Object state comparisons:
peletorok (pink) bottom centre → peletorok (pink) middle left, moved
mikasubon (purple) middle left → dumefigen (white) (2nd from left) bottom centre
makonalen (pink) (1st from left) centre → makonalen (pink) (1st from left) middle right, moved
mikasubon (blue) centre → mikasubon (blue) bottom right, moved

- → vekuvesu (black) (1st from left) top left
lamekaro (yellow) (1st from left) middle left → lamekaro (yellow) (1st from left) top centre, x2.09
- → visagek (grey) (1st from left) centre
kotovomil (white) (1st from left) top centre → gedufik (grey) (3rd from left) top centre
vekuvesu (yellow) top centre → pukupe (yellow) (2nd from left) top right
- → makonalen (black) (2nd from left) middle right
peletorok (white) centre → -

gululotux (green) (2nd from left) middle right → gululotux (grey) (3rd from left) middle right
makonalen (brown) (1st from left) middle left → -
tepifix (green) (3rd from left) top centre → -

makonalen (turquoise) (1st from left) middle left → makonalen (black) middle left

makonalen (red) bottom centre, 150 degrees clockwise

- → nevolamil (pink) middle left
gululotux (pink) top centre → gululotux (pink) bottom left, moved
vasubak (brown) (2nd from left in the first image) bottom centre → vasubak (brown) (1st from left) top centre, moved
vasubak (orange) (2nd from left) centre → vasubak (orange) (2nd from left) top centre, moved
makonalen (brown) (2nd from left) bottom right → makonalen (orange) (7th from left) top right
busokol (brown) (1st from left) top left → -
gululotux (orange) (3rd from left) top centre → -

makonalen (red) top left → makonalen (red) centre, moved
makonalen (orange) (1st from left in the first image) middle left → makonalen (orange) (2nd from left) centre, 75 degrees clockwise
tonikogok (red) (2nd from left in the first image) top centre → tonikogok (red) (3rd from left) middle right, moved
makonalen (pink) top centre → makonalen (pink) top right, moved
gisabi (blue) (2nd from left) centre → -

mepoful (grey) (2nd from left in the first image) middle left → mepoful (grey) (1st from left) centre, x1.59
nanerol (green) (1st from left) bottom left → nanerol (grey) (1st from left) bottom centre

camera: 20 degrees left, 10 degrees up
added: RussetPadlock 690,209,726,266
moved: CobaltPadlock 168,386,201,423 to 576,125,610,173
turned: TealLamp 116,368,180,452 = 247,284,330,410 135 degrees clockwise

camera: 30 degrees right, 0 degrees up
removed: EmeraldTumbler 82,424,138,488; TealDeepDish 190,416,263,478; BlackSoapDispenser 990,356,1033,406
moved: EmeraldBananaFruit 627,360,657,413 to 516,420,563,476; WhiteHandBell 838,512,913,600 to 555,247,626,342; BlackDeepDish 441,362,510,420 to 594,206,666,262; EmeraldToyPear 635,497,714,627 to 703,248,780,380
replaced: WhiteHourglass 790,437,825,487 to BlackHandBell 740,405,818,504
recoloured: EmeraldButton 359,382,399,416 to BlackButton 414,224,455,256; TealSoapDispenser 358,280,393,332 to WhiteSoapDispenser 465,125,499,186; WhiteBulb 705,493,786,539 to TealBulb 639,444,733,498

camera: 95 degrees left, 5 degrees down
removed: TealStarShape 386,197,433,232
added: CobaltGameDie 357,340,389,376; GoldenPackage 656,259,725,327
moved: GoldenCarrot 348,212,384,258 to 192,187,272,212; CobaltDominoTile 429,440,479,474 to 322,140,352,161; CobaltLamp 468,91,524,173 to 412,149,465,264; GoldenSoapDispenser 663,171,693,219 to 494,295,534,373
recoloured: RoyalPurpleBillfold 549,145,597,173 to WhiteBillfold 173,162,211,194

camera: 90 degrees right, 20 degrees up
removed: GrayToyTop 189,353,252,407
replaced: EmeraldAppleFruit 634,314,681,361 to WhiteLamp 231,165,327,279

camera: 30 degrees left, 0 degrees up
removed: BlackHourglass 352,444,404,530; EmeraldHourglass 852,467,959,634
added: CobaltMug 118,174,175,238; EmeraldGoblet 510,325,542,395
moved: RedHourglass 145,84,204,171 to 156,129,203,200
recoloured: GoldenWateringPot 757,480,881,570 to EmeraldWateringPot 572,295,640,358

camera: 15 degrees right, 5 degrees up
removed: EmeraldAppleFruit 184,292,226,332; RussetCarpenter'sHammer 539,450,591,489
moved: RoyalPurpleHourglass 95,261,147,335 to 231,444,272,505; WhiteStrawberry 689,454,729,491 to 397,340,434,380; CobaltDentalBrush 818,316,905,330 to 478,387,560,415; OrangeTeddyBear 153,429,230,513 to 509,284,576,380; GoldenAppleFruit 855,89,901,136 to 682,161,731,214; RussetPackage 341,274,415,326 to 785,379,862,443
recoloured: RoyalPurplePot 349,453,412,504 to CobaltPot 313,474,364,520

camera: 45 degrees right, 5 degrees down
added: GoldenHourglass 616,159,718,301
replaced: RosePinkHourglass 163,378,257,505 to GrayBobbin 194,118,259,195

* [About this exercise] Each record above should be retyped in full, exactly as shown.

* [Exercise result]
peletorok (pink) bottom centre → peletorok (pink) middle left, moved
mikasubon (purple) middle left → dumefigen (white) (2nd from left) bottom centre
makonalen (pink) (1st from left) centre → makonalen (pink) (1st from left) middle right, moved
mikasubon (blue) centre → mikasubon (blue) bottom right, moved

- → vekuvesu (black) (1st from left) top left
lamekaro (yellow) (1st from left) middle left → lamekaro (yellow) (1st from left) top centre, x2.09
- → visagek (grey) (1st from left) centre
kotovomil (white) (1st from left) top centre → gedufik (grey) (3rd from left) top centre
vekuvesu (yellow) top centre → pukupe (yellow) (2nd from left) top right
- → makonalen (black) (2nd from left) middle right
peletorok (white) centre → -

gululotux (green) (2nd from left) middle right → gululotux (grey) (3rd from left) middle right
makonalen (brown) (1st from left) middle left → -
tepifix (green) (3rd from left) top centre → -

makonalen (turquoise) (1st from left) middle left → makonalen (black) middle left

makonalen (red) bottom centre, 150 degrees clockwise

- → nevolamil (pink) middle left
gululotux (pink) top centre → gululotux (pink) bottom left, moved
vasubak (brown) (2nd from left in the first image) bottom centre → vasubak (brown) (1st from left) top centre, moved
vasubak (orange) (2nd from left) centre → vasubak (orange) (2nd from left) top centre, moved
makonalen (brown) (2nd from left) bottom right → makonalen (orange) (7th from left) top right
busokol (brown) (1st from left) top left → -
gululotux (orange) (3rd from left) top centre → -

makonalen (red) top left → makonalen (red) centre, moved
makonalen (orange) (1st from left in the first image) middle left → makonalen (orange) (2nd from left) centre, 75 degrees clockwise
tonikogok (red) (2nd from left in the first image) top centre → tonikogok (red) (3rd from left) middle right, moved
makonalen (pink) top centre → makonalen (pink) top right, moved
gisabi (blue) (2nd from left) centre → -

mepoful (grey) (2nd from left in the first image) middle left → mepoful (grey) (1st from left) centre, x1.59
nanerol (green) (1st from left) bottom left → nanerol (grey) (1st from left) bottom centre

camera: 20 degrees left, 10 degrees up
added: RussetPadlock 690,209,726,266
moved: CobaltPadlock 168,386,201,423 to 576,125,610,173
turned: TealLamp 116,368,180,452 = 247,284,330,410 135 degrees clockwise

camera: 30 degrees right, 0 degrees up
removed: EmeraldTumbler 82,424,138,488; TealDeepDish 190,416,263,478; BlackSoapDispenser 990,356,1033,406
moved: EmeraldBananaFruit 627,360,657,413 to 516,420,563,476; WhiteHandBell 838,512,913,600 to 555,247,626,342; BlackDeepDish 441,362,510,420 to 594,206,666,262; EmeraldToyPear 635,497,714,627 to 703,248,780,380
replaced: WhiteHourglass 790,437,825,487 to BlackHandBell 740,405,818,504
recoloured: EmeraldButton 359,382,399,416 to BlackButton 414,224,455,256; TealSoapDispenser 358,280,393,332 to WhiteSoapDispenser 465,125,499,186; WhiteBulb 705,493,786,539 to TealBulb 639,444,733,498

camera: 95 degrees left, 5 degrees down
removed: TealStarShape 386,197,433,232
added: CobaltGameDie 357,340,389,376; GoldenPackage 656,259,725,327
moved: GoldenCarrot 348,212,384,258 to 192,187,272,212; CobaltDominoTile 429,440,479,474 to 322,140,352,161; CobaltLamp 468,91,524,173 to 412,149,465,264; GoldenSoapDispenser 663,171,693,219 to 494,295,534,373
recoloured: RoyalPurpleBillfold 549,145,597,173 to WhiteBillfold 173,162,211,194

camera: 90 degrees right, 20 degrees up
removed: GrayToyTop 189,353,252,407
replaced: EmeraldAppleFruit 634,314,681,361 to WhiteLamp 231,165,327,279

camera: 30 degrees left, 0 degrees up
removed: BlackHourglass 352,444,404,530; EmeraldHourglass 852,467,959,634
added: CobaltMug 118,174,175,238; EmeraldGoblet 510,325,542,395
moved: RedHourglass 145,84,204,171 to 156,129,203,200
recoloured: GoldenWateringPot 757,480,881,570 to EmeraldWateringPot 572,295,640,358

camera: 15 degrees right, 5 degrees up
removed: EmeraldAppleFruit 184,292,226,332; RussetCarpenter'sHammer 539,450,591,489
moved: RoyalPurpleHourglass 95,261,147,335 to 231,444,272,505; WhiteStrawberry 689,454,729,491 to 397,340,434,380; CobaltDentalBrush 818,316,905,330 to 478,387,560,415; OrangeTeddyBear 153,429,230,513 to 509,284,576,380; GoldenAppleFruit 855,89,901,136 to 682,161,731,214; RussetPackage 341,274,415,326 to 785,379,862,443
recoloured: RoyalPurplePot 349,453,412,504 to CobaltPot 313,474,364,520

camera: 45 degrees right, 5 degrees down
added: GoldenHourglass 616,159,718,301
replaced: RosePinkHourglass 163,378,257,505 to GrayBobbin 194,118,259,195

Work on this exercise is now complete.